#### Action item:
Of the material below, only the lines from the line containing "DIGITS pin DIO: RX -> none" down to the line containing "LINE2 pin DO: none -> 14" belong in the answer, written out exactly.

#### Records for the exercise:
*** Block opens ***

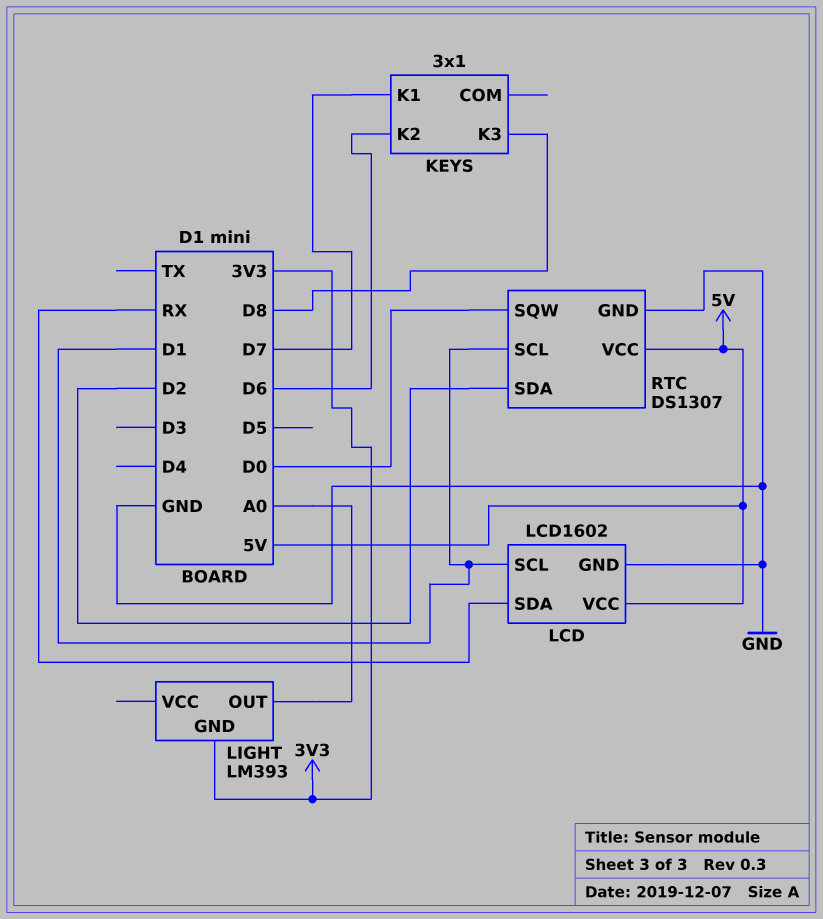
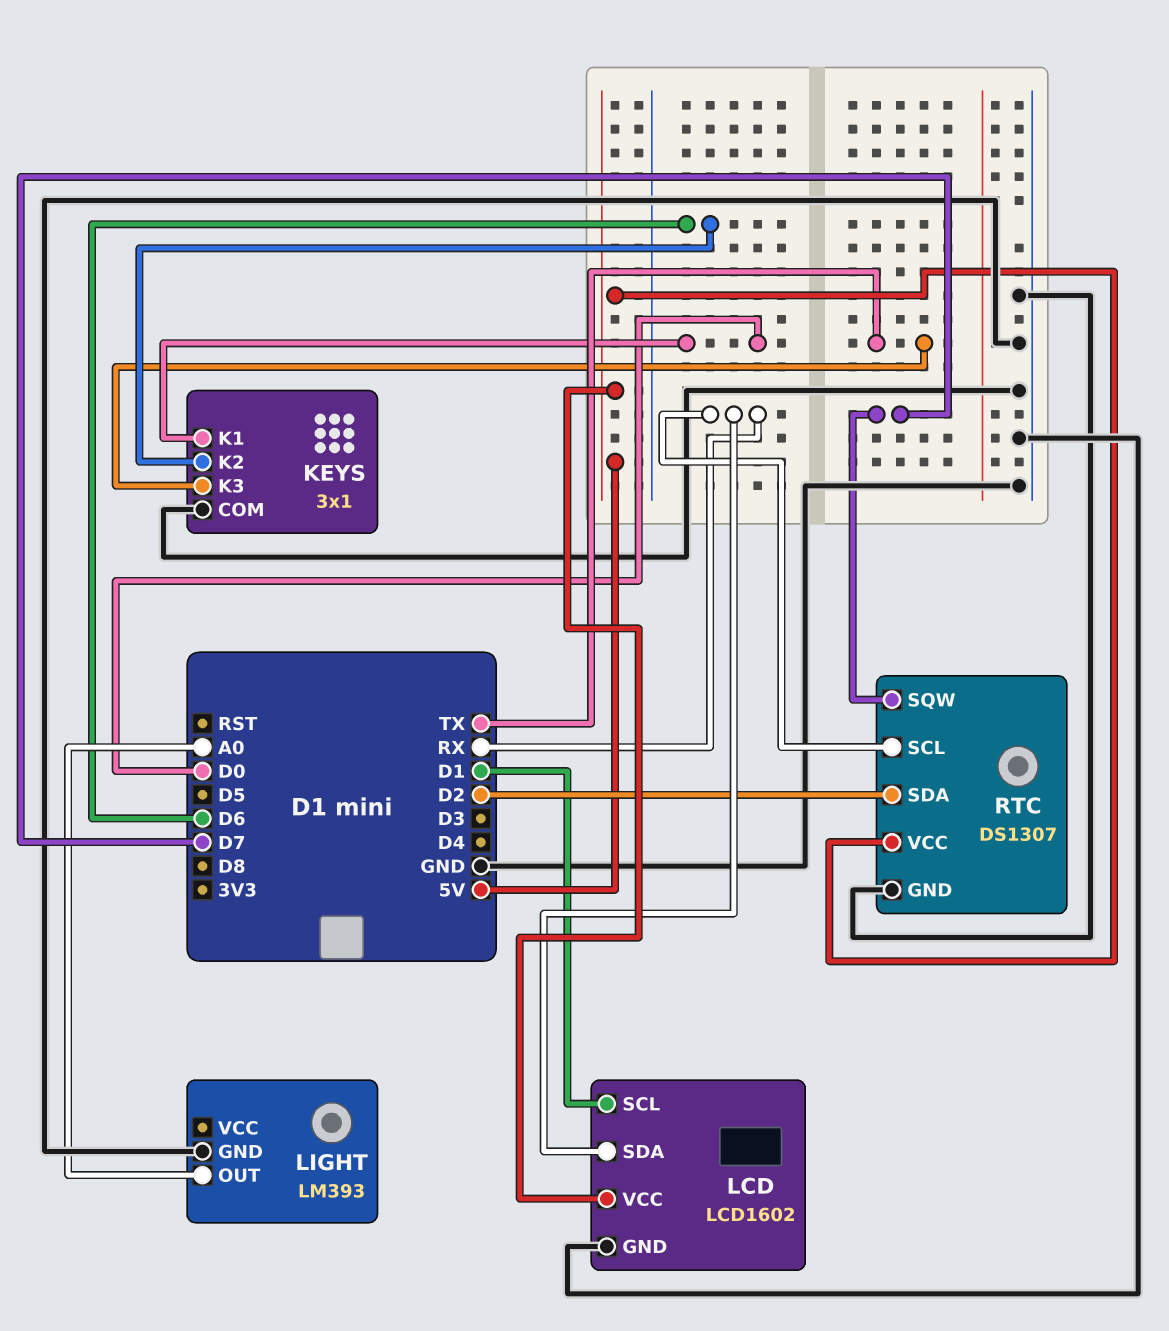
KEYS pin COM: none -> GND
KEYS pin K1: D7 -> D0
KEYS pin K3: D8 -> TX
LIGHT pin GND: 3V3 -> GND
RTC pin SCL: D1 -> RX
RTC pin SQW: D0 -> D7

*** Block closes ***
*** Block opens ***

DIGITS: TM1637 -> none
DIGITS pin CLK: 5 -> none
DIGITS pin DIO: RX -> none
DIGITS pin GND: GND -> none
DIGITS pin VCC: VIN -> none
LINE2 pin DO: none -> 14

*** Block closes ***

#### Answer space:
DIGITS pin DIO: RX -> none
DIGITS pin GND: GND -> none
DIGITS pin VCC: VIN -> none
LINE2 pin DO: none -> 14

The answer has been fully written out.